> Exercise requirements:
Return only that part of the material below which starts with the line containing "R3: 27k (GND, VMID) -> none" and goes on through the line containing "Y1: 40MHz (n5, n12) -> 12MHz (n5, n12)", restated exactly.

> Given records:
━━━━━━━━
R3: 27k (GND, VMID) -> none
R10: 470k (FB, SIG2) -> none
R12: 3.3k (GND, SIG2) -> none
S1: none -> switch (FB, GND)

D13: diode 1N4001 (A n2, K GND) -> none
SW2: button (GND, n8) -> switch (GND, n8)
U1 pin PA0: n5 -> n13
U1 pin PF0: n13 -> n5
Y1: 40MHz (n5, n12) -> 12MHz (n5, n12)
━━━━━━━━
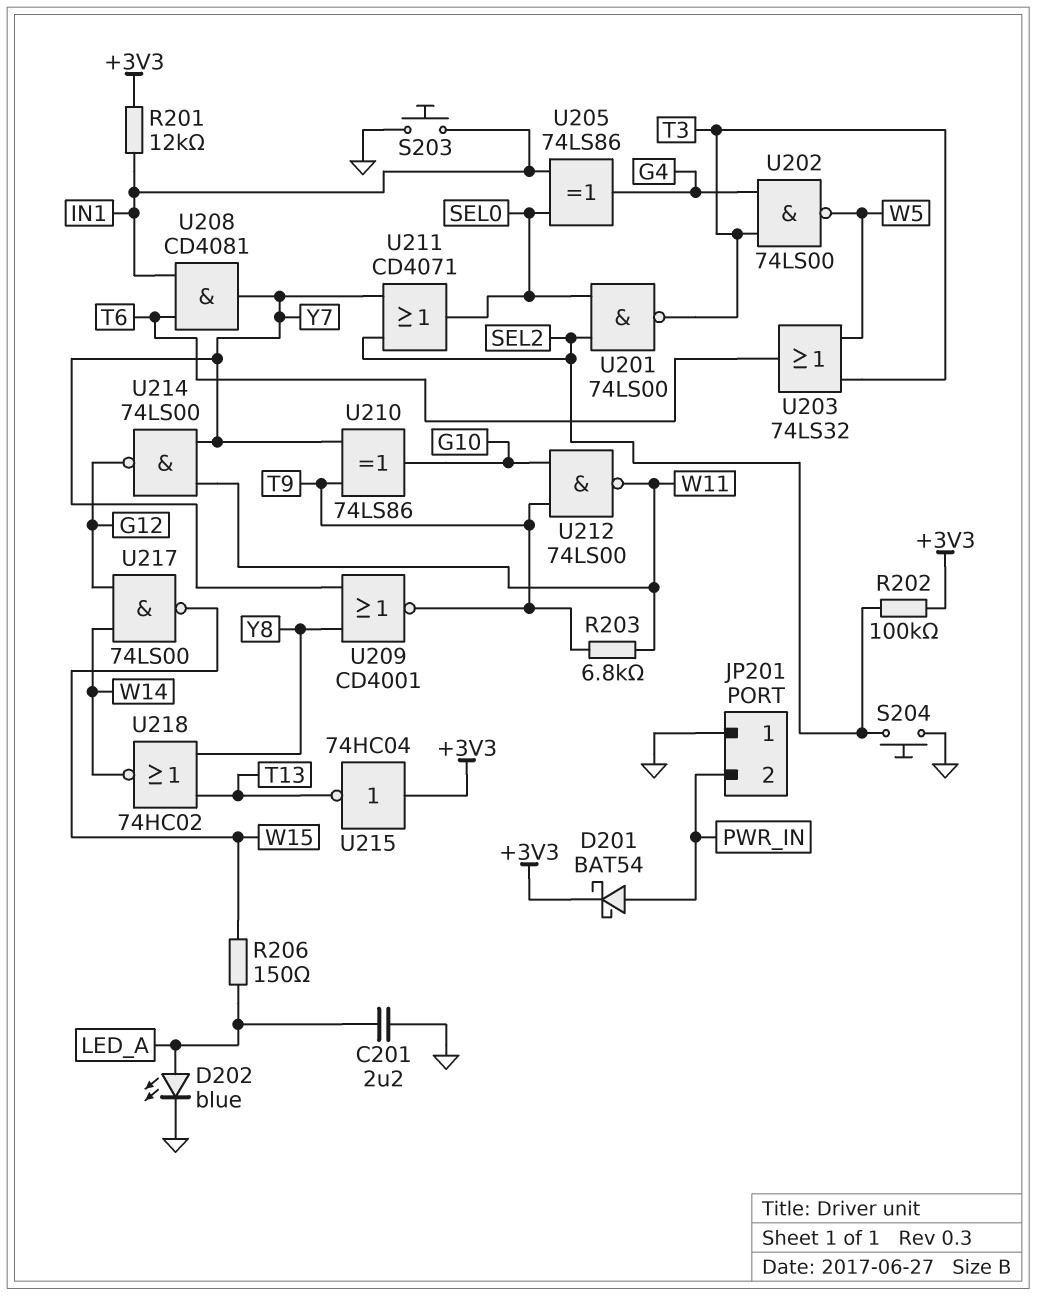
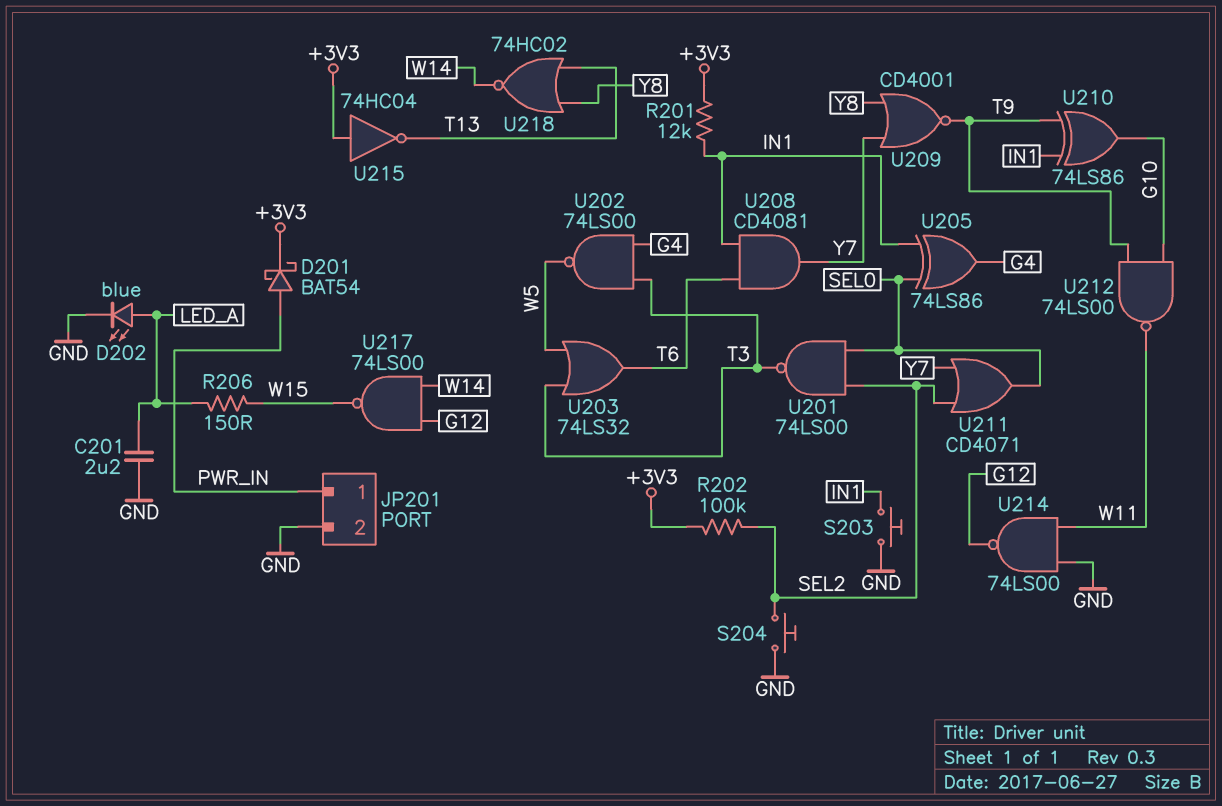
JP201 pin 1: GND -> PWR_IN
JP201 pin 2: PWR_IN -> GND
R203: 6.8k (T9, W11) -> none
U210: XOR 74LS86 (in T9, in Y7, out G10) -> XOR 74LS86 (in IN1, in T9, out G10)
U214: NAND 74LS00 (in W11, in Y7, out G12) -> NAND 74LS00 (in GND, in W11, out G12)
━━━━━━━━
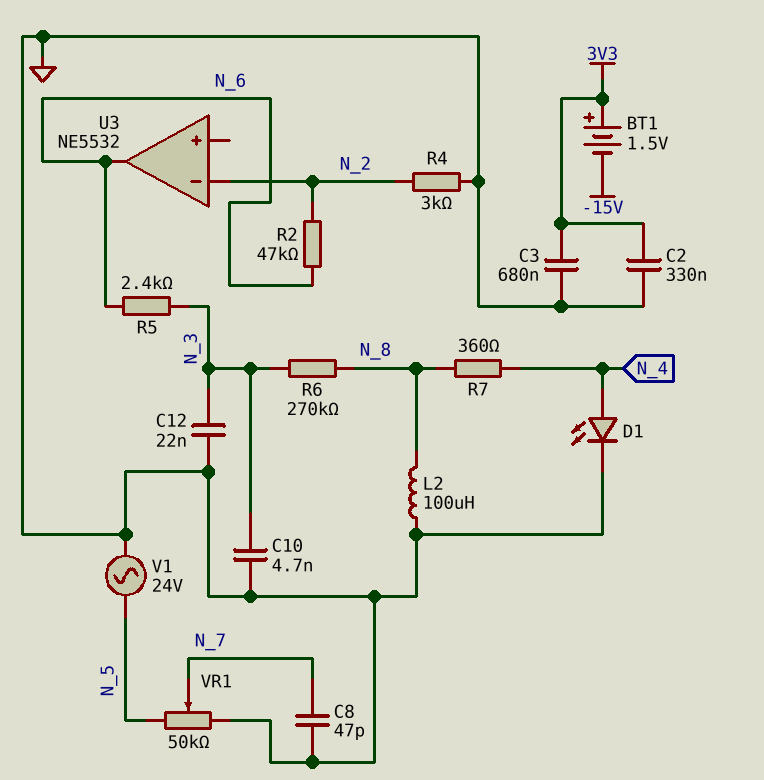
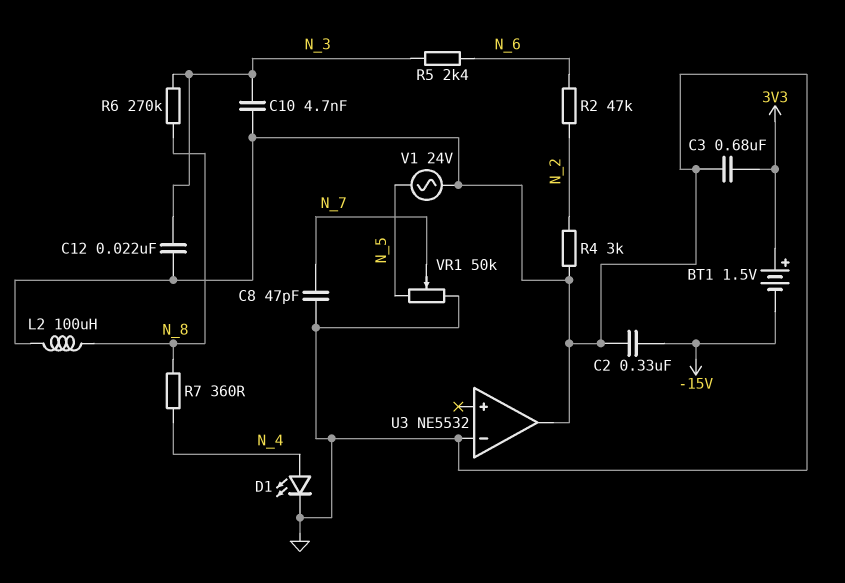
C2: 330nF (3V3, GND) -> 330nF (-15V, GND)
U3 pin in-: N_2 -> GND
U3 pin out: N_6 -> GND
━━━━━━━━
> Answer to the exercise:
R3: 27k (GND, VMID) -> none
R10: 470k (FB, SIG2) -> none
R12: 3.3k (GND, SIG2) -> none
S1: none -> switch (FB, GND)

D13: diode 1N4001 (A n2, K GND) -> none
SW2: button (GND, n8) -> switch (GND, n8)
U1 pin PA0: n5 -> n13
U1 pin PF0: n13 -> n5
Y1: 40MHz (n5, n12) -> 12MHz (n5, n12)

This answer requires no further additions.